START Material provided
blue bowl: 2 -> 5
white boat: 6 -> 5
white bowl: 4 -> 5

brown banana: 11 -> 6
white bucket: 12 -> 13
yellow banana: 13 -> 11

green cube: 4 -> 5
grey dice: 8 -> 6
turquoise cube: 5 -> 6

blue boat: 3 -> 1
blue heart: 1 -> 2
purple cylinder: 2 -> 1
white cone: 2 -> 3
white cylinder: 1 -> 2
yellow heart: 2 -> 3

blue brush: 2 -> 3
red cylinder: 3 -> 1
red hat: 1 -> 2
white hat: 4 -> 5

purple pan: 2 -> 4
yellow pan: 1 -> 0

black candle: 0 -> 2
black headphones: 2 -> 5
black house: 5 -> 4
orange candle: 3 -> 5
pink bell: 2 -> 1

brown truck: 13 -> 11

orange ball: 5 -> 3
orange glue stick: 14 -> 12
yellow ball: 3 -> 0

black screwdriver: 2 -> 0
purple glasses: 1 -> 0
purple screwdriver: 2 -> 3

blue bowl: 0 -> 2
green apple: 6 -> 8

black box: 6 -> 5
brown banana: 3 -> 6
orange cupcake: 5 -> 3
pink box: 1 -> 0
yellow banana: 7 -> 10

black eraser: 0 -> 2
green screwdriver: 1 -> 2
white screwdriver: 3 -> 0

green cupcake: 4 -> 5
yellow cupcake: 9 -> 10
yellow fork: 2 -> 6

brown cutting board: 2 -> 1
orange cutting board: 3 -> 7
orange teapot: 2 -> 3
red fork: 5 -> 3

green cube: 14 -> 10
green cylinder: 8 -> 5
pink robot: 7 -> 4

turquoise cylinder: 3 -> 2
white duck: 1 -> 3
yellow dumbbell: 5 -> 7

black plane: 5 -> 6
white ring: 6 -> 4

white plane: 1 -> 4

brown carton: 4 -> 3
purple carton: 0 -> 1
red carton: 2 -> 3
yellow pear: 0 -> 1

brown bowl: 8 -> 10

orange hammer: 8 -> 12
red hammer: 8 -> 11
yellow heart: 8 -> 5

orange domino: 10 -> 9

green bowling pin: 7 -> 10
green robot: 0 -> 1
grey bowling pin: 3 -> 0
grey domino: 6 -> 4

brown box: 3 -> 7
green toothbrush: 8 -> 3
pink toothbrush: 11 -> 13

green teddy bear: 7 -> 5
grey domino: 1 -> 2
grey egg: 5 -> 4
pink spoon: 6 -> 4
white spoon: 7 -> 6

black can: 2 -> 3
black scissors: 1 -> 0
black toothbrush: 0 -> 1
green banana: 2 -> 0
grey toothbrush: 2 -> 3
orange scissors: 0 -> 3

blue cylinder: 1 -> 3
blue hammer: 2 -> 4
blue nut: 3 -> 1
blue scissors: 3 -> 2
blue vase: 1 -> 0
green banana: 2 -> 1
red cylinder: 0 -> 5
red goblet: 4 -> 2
END Material provided
For each line of the data that includes the word "bowling", return a copy of it.

* _Answer to the exercise_:
green bowling pin: 7 -> 10
grey bowling pin: 3 -> 0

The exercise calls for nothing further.